**What to produce**
Copy out every line of the items below verbatim, keeping their order and formatting unchanged.

**Dataset entries**
+++
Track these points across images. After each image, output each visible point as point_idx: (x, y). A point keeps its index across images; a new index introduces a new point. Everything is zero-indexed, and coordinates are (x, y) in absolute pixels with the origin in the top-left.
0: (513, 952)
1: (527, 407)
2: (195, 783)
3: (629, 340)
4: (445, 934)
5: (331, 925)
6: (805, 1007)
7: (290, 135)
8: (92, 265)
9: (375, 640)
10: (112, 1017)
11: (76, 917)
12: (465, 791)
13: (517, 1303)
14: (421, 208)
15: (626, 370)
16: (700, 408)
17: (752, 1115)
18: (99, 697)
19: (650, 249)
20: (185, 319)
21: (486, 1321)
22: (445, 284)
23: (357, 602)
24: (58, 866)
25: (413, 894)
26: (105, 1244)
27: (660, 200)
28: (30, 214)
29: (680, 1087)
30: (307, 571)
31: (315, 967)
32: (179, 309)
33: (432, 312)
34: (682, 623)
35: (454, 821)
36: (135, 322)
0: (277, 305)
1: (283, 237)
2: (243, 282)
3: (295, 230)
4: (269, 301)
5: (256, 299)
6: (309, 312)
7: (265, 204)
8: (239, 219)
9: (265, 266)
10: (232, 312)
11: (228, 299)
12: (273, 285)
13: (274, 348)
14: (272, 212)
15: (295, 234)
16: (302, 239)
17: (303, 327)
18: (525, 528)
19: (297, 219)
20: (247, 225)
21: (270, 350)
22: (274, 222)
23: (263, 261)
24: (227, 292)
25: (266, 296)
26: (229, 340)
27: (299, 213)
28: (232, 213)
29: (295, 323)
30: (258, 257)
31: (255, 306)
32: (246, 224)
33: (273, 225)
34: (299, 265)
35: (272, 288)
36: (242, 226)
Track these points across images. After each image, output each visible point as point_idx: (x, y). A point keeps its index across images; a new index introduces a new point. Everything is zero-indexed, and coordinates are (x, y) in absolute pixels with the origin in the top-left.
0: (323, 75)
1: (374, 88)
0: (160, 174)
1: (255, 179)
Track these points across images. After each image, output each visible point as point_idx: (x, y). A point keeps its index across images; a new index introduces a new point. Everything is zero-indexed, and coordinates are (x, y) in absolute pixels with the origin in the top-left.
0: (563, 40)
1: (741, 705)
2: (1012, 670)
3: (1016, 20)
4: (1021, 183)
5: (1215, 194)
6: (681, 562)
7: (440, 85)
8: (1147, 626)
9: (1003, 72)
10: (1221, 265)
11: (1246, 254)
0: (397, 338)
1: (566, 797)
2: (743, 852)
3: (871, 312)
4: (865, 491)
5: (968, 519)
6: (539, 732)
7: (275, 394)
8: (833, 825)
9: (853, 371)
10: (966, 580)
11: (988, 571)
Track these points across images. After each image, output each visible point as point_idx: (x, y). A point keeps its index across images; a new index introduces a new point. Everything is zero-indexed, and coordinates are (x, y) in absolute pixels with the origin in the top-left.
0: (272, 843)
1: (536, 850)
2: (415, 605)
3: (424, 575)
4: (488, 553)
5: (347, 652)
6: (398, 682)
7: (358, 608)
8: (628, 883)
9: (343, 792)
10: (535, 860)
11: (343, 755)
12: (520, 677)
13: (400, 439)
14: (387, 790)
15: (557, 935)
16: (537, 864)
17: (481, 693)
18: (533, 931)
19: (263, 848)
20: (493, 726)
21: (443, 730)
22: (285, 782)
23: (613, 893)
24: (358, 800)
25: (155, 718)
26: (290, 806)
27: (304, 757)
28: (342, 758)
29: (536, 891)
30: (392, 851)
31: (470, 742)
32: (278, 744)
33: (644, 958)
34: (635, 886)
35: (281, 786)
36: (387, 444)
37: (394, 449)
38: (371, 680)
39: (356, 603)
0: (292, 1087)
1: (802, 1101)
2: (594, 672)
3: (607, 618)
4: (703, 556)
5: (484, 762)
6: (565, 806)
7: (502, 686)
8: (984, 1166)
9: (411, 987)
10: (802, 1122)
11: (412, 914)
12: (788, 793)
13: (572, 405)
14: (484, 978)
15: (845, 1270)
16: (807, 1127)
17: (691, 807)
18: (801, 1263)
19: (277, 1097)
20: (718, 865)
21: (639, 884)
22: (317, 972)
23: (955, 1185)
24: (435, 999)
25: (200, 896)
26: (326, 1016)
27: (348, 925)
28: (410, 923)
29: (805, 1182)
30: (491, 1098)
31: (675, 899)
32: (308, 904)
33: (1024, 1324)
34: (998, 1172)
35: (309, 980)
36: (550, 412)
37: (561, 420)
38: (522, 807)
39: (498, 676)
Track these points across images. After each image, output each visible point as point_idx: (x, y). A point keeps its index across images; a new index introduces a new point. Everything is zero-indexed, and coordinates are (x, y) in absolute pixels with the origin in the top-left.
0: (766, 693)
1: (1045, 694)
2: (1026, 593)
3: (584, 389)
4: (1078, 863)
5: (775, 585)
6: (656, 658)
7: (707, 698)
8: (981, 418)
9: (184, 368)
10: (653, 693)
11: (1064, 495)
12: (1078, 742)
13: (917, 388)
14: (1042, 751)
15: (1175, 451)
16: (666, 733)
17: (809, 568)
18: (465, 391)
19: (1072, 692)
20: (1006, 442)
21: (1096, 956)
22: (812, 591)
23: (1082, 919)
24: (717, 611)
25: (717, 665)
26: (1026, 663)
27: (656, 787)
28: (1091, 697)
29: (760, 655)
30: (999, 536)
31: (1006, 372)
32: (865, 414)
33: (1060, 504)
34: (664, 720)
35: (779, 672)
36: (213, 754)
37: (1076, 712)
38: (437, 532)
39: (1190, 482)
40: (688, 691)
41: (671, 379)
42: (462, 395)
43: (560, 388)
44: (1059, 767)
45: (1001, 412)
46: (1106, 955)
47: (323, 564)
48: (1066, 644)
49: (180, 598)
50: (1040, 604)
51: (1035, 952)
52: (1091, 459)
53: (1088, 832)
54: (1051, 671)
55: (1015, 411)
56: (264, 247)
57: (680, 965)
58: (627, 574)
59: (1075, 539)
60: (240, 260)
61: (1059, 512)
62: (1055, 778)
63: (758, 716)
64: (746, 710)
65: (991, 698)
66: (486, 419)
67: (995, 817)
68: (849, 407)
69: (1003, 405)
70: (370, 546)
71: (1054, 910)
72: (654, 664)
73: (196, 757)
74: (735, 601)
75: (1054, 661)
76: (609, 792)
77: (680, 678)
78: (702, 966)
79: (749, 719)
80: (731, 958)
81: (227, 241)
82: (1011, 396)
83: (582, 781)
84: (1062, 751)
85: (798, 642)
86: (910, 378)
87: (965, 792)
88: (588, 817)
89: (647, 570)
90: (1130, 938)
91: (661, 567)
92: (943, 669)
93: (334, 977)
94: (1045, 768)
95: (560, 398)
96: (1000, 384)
+++
**Exercise answer**
Track these points across images. After each image, output each visible point as point_idx: (x, y). A point keeps its index across images; a new index introduces a new point. Everything is zero-indexed, and coordinates are (x, y) in absolute pixels with the origin in the top-left.
0: (513, 952)
1: (527, 407)
2: (195, 783)
3: (629, 340)
4: (445, 934)
5: (331, 925)
6: (805, 1007)
7: (290, 135)
8: (92, 265)
9: (375, 640)
10: (112, 1017)
11: (76, 917)
12: (465, 791)
13: (517, 1303)
14: (421, 208)
15: (626, 370)
16: (700, 408)
17: (752, 1115)
18: (99, 697)
19: (650, 249)
20: (185, 319)
21: (486, 1321)
22: (445, 284)
23: (357, 602)
24: (58, 866)
25: (413, 894)
26: (105, 1244)
27: (660, 200)
28: (30, 214)
29: (680, 1087)
30: (307, 571)
31: (315, 967)
32: (179, 309)
33: (432, 312)
34: (682, 623)
35: (454, 821)
36: (135, 322)
0: (277, 305)
1: (283, 237)
2: (243, 282)
3: (295, 230)
4: (269, 301)
5: (256, 299)
6: (309, 312)
7: (265, 204)
8: (239, 219)
9: (265, 266)
10: (232, 312)
11: (228, 299)
12: (273, 285)
13: (274, 348)
14: (272, 212)
15: (295, 234)
16: (302, 239)
17: (303, 327)
18: (525, 528)
19: (297, 219)
20: (247, 225)
21: (270, 350)
22: (274, 222)
23: (263, 261)
24: (227, 292)
25: (266, 296)
26: (229, 340)
27: (299, 213)
28: (232, 213)
29: (295, 323)
30: (258, 257)
31: (255, 306)
32: (246, 224)
33: (273, 225)
34: (299, 265)
35: (272, 288)
36: (242, 226)
Track these points across images. After each image, output each visible point as point_idx: (x, y). A point keeps its index across images; a new index introduces a new point. Everything is zero-indexed, and coordinates are (x, y) in absolute pixels with the origin in the top-left.
0: (323, 75)
1: (374, 88)
0: (160, 174)
1: (255, 179)
Track these points across images. After each image, output each visible point as point_idx: (x, y). A point keeps its index across images; a new index introduces a new point. Everything is zero-indexed, and coordinates are (x, y) in absolute pixels with the origin in the top-left.
0: (563, 40)
1: (741, 705)
2: (1012, 670)
3: (1016, 20)
4: (1021, 183)
5: (1215, 194)
6: (681, 562)
7: (440, 85)
8: (1147, 626)
9: (1003, 72)
10: (1221, 265)
11: (1246, 254)
0: (397, 338)
1: (566, 797)
2: (743, 852)
3: (871, 312)
4: (865, 491)
5: (968, 519)
6: (539, 732)
7: (275, 394)
8: (833, 825)
9: (853, 371)
10: (966, 580)
11: (988, 571)
Track these points across images. After each image, output each visible point as point_idx: (x, y). A point keeps its index across images; a new index introduces a new point. Everything is zero-indexed, and coordinates are (x, y) in absolute pixels with the origin in the top-left.
0: (272, 843)
1: (536, 850)
2: (415, 605)
3: (424, 575)
4: (488, 553)
5: (347, 652)
6: (398, 682)
7: (358, 608)
8: (628, 883)
9: (343, 792)
10: (535, 860)
11: (343, 755)
12: (520, 677)
13: (400, 439)
14: (387, 790)
15: (557, 935)
16: (537, 864)
17: (481, 693)
18: (533, 931)
19: (263, 848)
20: (493, 726)
21: (443, 730)
22: (285, 782)
23: (613, 893)
24: (358, 800)
25: (155, 718)
26: (290, 806)
27: (304, 757)
28: (342, 758)
29: (536, 891)
30: (392, 851)
31: (470, 742)
32: (278, 744)
33: (644, 958)
34: (635, 886)
35: (281, 786)
36: (387, 444)
37: (394, 449)
38: (371, 680)
39: (356, 603)
0: (292, 1087)
1: (802, 1101)
2: (594, 672)
3: (607, 618)
4: (703, 556)
5: (484, 762)
6: (565, 806)
7: (502, 686)
8: (984, 1166)
9: (411, 987)
10: (802, 1122)
11: (412, 914)
12: (788, 793)
13: (572, 405)
14: (484, 978)
15: (845, 1270)
16: (807, 1127)
17: (691, 807)
18: (801, 1263)
19: (277, 1097)
20: (718, 865)
21: (639, 884)
22: (317, 972)
23: (955, 1185)
24: (435, 999)
25: (200, 896)
26: (326, 1016)
27: (348, 925)
28: (410, 923)
29: (805, 1182)
30: (491, 1098)
31: (675, 899)
32: (308, 904)
33: (1024, 1324)
34: (998, 1172)
35: (309, 980)
36: (550, 412)
37: (561, 420)
38: (522, 807)
39: (498, 676)
Track these points across images. After each image, output each visible point as point_idx: (x, y). A point keeps its index across images; a new index introduces a new point. Everything is zero-indexed, and coordinates are (x, y) in absolute pixels with the origin in the top-left.
0: (766, 693)
1: (1045, 694)
2: (1026, 593)
3: (584, 389)
4: (1078, 863)
5: (775, 585)
6: (656, 658)
7: (707, 698)
8: (981, 418)
9: (184, 368)
10: (653, 693)
11: (1064, 495)
12: (1078, 742)
13: (917, 388)
14: (1042, 751)
15: (1175, 451)
16: (666, 733)
17: (809, 568)
18: (465, 391)
19: (1072, 692)
20: (1006, 442)
21: (1096, 956)
22: (812, 591)
23: (1082, 919)
24: (717, 611)
25: (717, 665)
26: (1026, 663)
27: (656, 787)
28: (1091, 697)
29: (760, 655)
30: (999, 536)
31: (1006, 372)
32: (865, 414)
33: (1060, 504)
34: (664, 720)
35: (779, 672)
36: (213, 754)
37: (1076, 712)
38: (437, 532)
39: (1190, 482)
40: (688, 691)
41: (671, 379)
42: (462, 395)
43: (560, 388)
44: (1059, 767)
45: (1001, 412)
46: (1106, 955)
47: (323, 564)
48: (1066, 644)
49: (180, 598)
50: (1040, 604)
51: (1035, 952)
52: (1091, 459)
53: (1088, 832)
54: (1051, 671)
55: (1015, 411)
56: (264, 247)
57: (680, 965)
58: (627, 574)
59: (1075, 539)
60: (240, 260)
61: (1059, 512)
62: (1055, 778)
63: (758, 716)
64: (746, 710)
65: (991, 698)
66: (486, 419)
67: (995, 817)
68: (849, 407)
69: (1003, 405)
70: (370, 546)
71: (1054, 910)
72: (654, 664)
73: (196, 757)
74: (735, 601)
75: (1054, 661)
76: (609, 792)
77: (680, 678)
78: (702, 966)
79: (749, 719)
80: (731, 958)
81: (227, 241)
82: (1011, 396)
83: (582, 781)
84: (1062, 751)
85: (798, 642)
86: (910, 378)
87: (965, 792)
88: (588, 817)
89: (647, 570)
90: (1130, 938)
91: (661, 567)
92: (943, 669)
93: (334, 977)
94: (1045, 768)
95: (560, 398)
96: (1000, 384)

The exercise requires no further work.